┌─ Listed entries
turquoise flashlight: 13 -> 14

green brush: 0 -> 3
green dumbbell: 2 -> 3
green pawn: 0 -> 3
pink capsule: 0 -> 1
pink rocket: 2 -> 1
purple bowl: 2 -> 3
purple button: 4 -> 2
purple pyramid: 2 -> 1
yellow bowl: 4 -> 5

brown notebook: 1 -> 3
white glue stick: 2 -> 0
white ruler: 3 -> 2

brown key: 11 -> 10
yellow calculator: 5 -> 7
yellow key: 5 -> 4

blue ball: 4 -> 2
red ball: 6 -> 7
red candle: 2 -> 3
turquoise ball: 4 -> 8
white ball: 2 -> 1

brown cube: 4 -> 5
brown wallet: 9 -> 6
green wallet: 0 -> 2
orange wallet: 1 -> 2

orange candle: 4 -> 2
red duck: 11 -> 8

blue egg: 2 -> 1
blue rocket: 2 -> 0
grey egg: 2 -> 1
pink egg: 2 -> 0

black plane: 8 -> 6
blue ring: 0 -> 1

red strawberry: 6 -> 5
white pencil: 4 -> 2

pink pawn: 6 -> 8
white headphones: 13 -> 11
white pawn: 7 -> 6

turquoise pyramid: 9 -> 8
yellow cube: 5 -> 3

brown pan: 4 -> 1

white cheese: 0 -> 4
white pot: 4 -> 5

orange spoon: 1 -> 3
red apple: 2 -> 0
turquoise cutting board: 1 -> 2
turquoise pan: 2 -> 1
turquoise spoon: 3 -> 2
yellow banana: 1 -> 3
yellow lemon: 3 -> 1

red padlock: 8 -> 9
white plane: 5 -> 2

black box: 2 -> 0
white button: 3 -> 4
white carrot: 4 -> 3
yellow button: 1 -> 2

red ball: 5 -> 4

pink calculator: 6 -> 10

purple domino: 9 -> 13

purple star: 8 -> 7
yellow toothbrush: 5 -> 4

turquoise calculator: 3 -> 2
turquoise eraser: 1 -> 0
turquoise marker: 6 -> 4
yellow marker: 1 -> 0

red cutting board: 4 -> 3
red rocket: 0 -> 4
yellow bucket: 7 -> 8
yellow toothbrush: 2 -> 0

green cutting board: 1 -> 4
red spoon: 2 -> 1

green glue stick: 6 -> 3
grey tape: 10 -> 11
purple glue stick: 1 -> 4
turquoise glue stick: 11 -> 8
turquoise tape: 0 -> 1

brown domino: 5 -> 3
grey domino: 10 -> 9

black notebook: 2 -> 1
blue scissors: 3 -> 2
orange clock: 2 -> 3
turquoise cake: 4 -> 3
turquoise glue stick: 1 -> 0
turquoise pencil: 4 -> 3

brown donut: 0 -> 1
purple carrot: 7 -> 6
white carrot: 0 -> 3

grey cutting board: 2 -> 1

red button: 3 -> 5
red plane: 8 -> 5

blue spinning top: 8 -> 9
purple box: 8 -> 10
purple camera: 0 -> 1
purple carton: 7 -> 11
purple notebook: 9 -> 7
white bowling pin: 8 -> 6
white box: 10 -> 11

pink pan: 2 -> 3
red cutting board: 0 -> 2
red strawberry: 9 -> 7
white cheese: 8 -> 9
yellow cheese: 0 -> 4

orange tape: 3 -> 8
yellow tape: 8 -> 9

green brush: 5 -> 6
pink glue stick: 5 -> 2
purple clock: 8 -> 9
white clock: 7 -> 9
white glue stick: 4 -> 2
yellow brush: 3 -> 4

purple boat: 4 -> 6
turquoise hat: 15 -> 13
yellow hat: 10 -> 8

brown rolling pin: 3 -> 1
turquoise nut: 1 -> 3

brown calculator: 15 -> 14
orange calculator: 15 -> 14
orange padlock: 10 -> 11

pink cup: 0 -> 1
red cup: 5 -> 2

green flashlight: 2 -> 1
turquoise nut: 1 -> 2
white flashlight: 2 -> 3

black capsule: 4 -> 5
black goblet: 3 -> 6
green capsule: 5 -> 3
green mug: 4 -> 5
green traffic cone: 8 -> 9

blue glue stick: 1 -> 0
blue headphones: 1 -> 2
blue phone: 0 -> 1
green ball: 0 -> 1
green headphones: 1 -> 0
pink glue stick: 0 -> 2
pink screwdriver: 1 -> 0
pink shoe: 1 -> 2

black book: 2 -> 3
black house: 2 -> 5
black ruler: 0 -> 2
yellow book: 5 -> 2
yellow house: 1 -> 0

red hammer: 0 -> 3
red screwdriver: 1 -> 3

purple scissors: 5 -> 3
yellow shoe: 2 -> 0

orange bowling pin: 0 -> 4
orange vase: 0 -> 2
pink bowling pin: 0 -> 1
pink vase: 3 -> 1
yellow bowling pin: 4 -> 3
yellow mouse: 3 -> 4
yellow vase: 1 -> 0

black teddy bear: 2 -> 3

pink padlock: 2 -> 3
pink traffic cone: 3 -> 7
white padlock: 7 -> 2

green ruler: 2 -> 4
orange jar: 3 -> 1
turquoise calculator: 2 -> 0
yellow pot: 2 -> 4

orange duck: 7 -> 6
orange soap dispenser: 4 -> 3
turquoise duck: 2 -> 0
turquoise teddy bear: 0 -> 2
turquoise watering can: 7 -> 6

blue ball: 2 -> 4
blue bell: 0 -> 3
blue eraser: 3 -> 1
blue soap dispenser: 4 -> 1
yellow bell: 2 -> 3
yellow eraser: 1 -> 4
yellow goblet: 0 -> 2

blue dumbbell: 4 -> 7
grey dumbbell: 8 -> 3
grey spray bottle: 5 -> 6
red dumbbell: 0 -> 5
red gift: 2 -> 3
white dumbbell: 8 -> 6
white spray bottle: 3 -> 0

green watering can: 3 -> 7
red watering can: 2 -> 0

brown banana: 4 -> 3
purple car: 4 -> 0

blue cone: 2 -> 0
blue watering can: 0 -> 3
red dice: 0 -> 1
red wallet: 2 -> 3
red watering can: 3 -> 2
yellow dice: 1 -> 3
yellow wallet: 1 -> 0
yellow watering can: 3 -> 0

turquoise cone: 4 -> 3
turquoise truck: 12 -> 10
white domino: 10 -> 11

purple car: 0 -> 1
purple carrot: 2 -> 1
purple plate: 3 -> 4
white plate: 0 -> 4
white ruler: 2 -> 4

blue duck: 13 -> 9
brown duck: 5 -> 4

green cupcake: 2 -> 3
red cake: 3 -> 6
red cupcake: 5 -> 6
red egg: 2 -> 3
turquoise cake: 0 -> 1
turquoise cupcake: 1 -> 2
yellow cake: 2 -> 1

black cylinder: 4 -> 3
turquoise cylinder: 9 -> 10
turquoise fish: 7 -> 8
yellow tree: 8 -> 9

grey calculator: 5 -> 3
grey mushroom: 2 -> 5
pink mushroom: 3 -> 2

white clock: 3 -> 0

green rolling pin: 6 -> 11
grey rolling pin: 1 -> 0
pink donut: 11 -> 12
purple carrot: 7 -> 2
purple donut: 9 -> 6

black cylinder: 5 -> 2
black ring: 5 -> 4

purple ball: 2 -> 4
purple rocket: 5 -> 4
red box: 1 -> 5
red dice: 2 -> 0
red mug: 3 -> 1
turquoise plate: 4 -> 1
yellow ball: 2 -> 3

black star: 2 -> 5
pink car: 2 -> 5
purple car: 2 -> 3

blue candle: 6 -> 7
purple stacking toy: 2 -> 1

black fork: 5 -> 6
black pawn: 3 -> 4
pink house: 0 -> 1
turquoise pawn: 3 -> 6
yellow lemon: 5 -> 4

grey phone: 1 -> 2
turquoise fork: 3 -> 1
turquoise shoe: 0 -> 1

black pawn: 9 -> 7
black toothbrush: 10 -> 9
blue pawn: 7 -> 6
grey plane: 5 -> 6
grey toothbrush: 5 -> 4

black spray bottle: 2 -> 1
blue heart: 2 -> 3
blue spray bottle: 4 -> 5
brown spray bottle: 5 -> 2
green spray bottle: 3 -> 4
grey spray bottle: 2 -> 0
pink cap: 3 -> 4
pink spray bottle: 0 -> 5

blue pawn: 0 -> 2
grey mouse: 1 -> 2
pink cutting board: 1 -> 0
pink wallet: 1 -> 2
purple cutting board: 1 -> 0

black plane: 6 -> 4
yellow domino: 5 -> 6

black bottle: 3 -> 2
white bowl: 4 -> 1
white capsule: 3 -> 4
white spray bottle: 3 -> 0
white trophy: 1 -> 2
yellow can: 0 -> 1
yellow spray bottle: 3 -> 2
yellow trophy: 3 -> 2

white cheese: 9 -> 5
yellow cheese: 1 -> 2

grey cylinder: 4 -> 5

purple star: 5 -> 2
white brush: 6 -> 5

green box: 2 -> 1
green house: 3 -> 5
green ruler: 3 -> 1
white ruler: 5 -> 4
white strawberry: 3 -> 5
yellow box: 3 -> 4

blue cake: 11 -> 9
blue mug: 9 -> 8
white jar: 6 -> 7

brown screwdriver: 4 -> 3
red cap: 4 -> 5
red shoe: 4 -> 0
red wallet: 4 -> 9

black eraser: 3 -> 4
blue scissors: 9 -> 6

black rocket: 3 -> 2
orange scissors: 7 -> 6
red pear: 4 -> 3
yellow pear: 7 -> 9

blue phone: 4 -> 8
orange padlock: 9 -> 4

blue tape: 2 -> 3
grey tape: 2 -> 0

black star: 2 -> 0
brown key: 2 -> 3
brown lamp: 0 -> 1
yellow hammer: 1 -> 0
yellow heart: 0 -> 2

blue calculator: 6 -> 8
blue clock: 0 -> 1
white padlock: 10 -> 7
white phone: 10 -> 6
└─
_Your assignment_. Retype the lines from the one containing "white bowl: 4 -> 1" through the last line of the records. Leave out everything else.

_Task answer_.
white bowl: 4 -> 1
white capsule: 3 -> 4
white spray bottle: 3 -> 0
white trophy: 1 -> 2
yellow can: 0 -> 1
yellow spray bottle: 3 -> 2
yellow trophy: 3 -> 2

white cheese: 9 -> 5
yellow cheese: 1 -> 2

grey cylinder: 4 -> 5

purple star: 5 -> 2
white brush: 6 -> 5

green box: 2 -> 1
green house: 3 -> 5
green ruler: 3 -> 1
white ruler: 5 -> 4
white strawberry: 3 -> 5
yellow box: 3 -> 4

blue cake: 11 -> 9
blue mug: 9 -> 8
white jar: 6 -> 7

brown screwdriver: 4 -> 3
red cap: 4 -> 5
red shoe: 4 -> 0
red wallet: 4 -> 9

black eraser: 3 -> 4
blue scissors: 9 -> 6

black rocket: 3 -> 2
orange scissors: 7 -> 6
red pear: 4 -> 3
yellow pear: 7 -> 9

blue phone: 4 -> 8
orange padlock: 9 -> 4

blue tape: 2 -> 3
grey tape: 2 -> 0

black star: 2 -> 0
brown key: 2 -> 3
brown lamp: 0 -> 1
yellow hammer: 1 -> 0
yellow heart: 0 -> 2

blue calculator: 6 -> 8
blue clock: 0 -> 1
white padlock: 10 -> 7
white phone: 10 -> 6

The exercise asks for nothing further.